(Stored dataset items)
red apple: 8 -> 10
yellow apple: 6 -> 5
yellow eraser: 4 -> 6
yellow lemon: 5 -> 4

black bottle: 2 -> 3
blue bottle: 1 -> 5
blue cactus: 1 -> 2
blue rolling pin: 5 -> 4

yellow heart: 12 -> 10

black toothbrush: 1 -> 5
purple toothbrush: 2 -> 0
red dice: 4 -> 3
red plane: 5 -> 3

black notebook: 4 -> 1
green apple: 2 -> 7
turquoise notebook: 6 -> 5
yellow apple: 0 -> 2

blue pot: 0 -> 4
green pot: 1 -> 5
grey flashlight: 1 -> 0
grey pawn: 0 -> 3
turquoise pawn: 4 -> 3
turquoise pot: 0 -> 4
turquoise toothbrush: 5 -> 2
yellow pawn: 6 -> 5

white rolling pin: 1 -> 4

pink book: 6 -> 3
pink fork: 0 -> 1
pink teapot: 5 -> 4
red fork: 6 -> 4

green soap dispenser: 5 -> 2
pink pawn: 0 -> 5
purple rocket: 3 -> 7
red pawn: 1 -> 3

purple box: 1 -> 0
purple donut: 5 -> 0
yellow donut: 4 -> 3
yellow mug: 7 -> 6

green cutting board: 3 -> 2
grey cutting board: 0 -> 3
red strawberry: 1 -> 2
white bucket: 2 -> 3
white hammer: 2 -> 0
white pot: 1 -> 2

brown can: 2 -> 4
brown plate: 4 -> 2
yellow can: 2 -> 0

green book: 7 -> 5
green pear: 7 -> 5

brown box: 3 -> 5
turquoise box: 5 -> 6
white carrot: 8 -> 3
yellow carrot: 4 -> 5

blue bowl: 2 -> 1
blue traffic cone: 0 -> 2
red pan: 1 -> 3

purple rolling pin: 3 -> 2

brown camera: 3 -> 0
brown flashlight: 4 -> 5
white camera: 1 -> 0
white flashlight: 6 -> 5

→ THE TASK:
For this exercise, copy word for word the line that contains "brown camera: 3 -> 0" and every line after it, ending with the last line of the entries above.

→ ANSWER SECTION:
brown camera: 3 -> 0
brown flashlight: 4 -> 5
white camera: 1 -> 0
white flashlight: 6 -> 5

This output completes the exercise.